Version difference data:
□ □ □ □ □

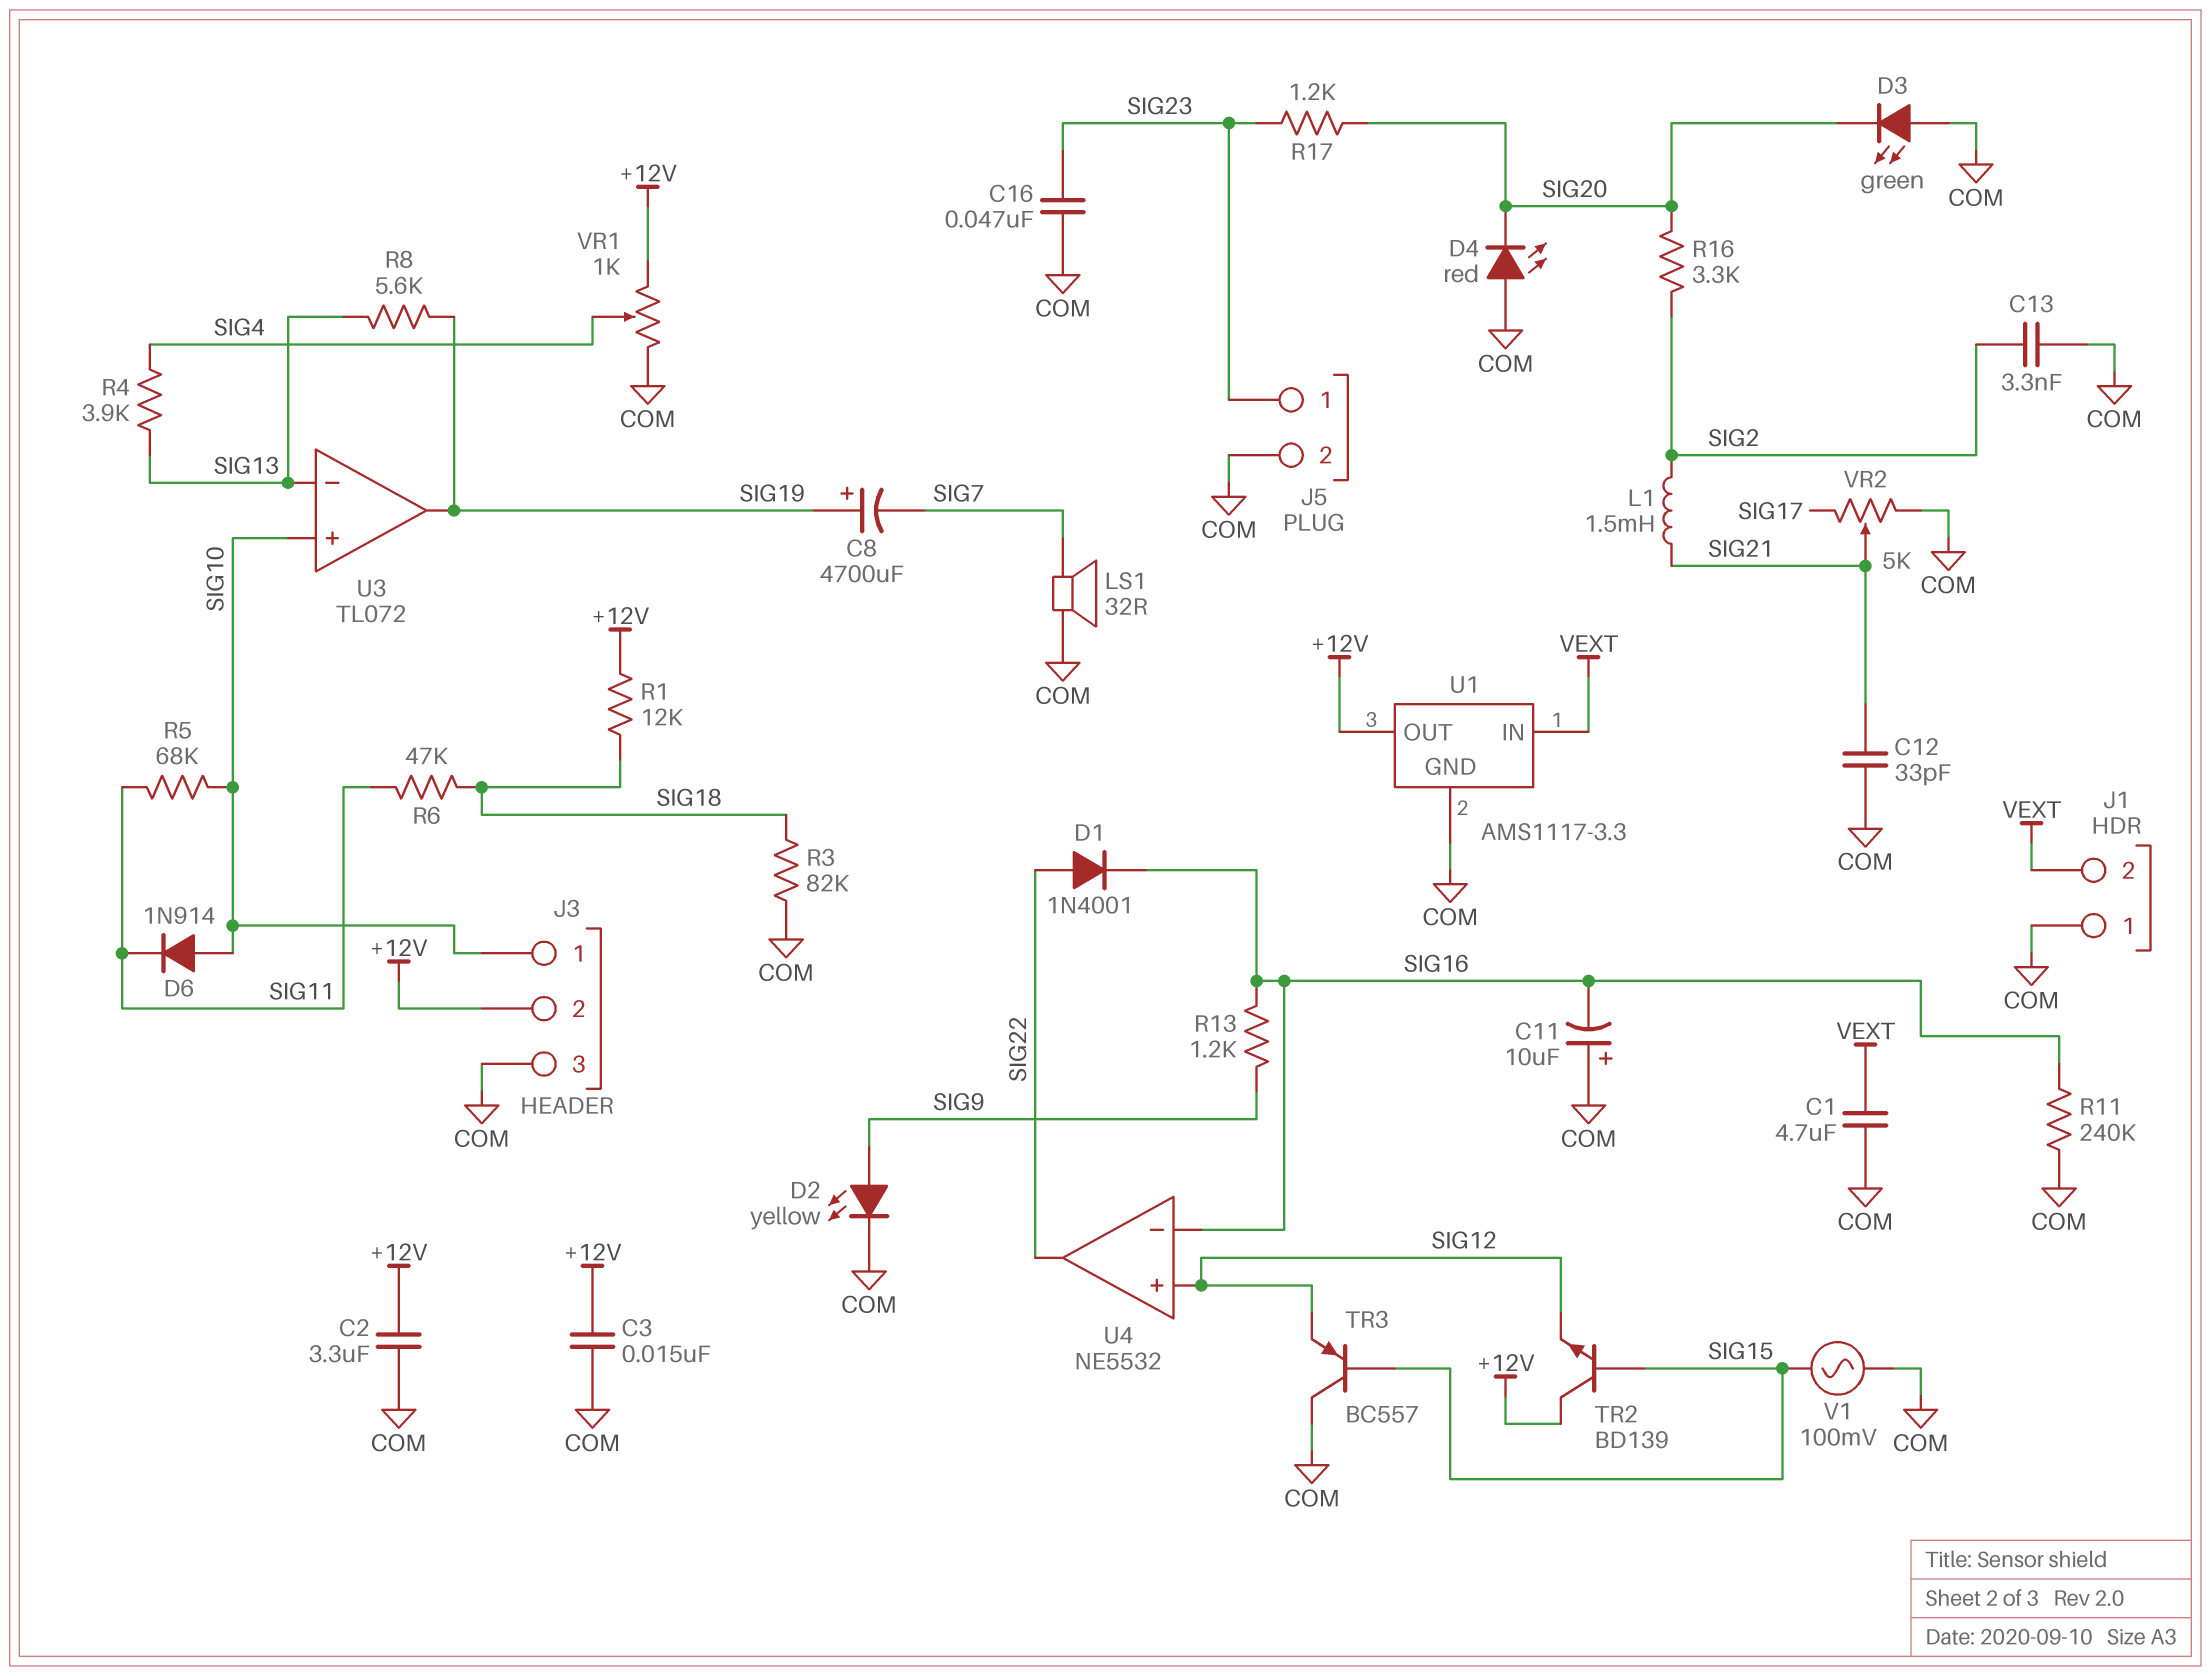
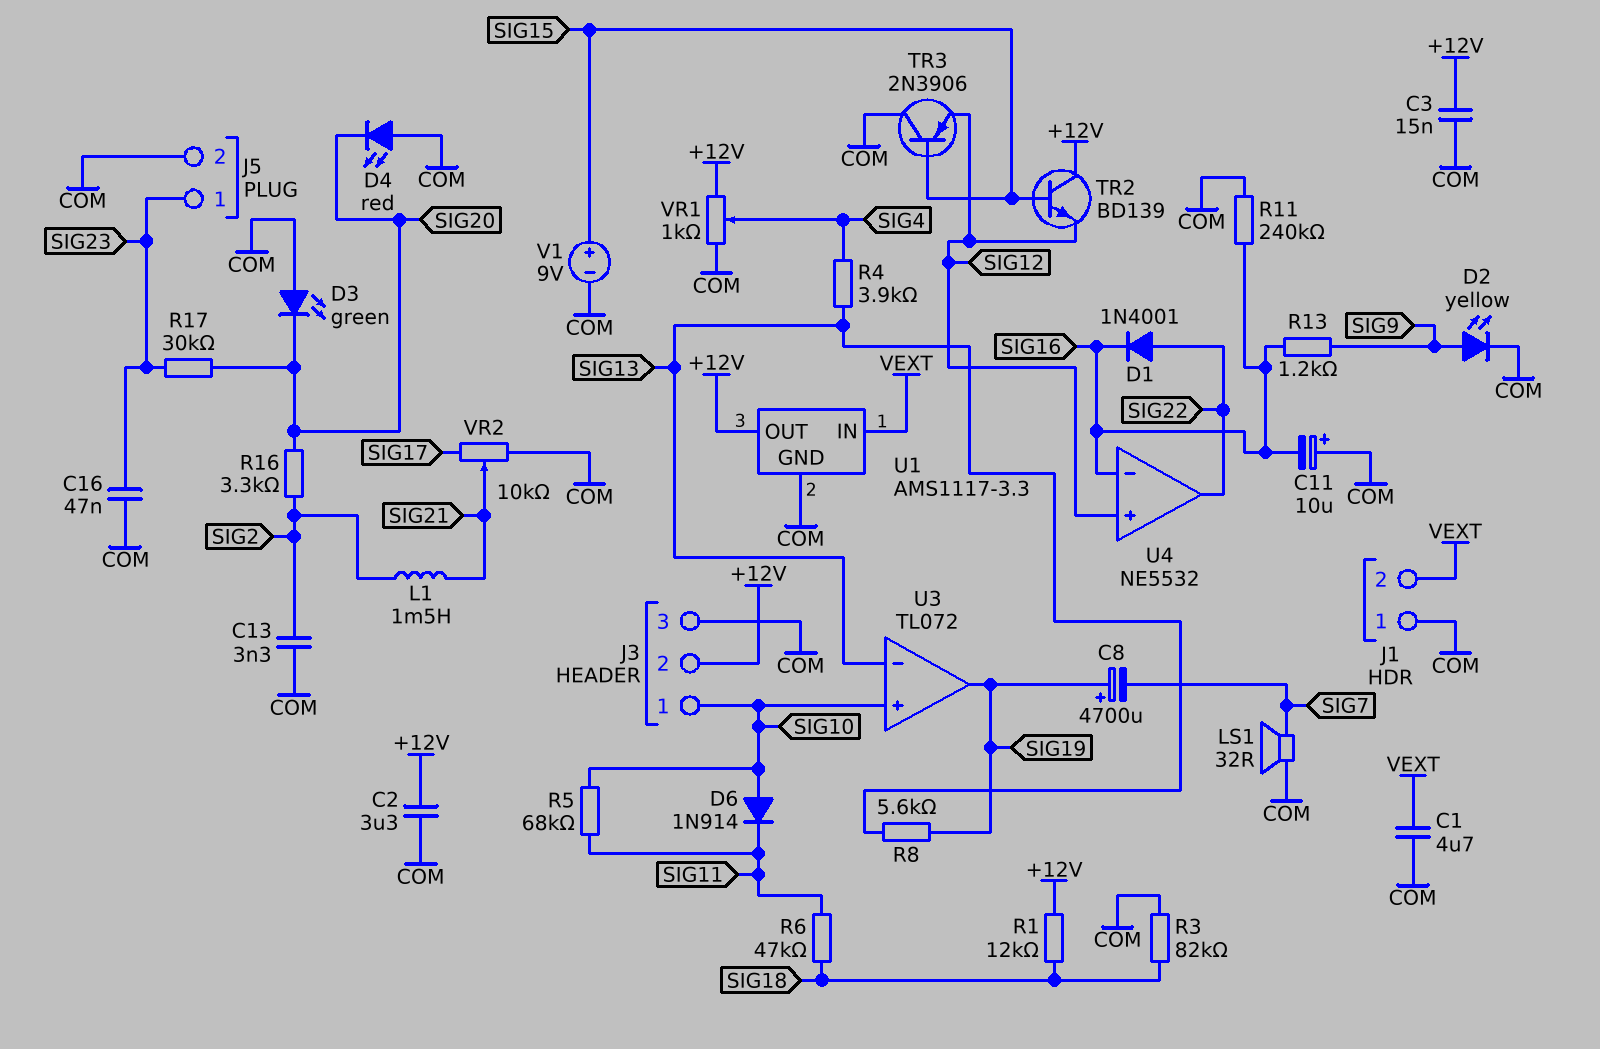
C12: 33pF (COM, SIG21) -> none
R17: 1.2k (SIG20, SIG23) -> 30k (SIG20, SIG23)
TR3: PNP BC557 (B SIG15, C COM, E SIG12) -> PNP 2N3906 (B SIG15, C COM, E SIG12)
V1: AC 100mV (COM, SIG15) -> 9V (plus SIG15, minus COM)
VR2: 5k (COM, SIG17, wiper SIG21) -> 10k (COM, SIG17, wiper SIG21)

□ □ □ □ □

▶ _Work item_
The lines to write out run from the one with "V1: AC 100mV" through the end of the records. Give them exactly, and only them.

▶ _Result for this task_
V1: AC 100mV (COM, SIG15) -> 9V (plus SIG15, minus COM)
VR2: 5k (COM, SIG17, wiper SIG21) -> 10k (COM, SIG17, wiper SIG21)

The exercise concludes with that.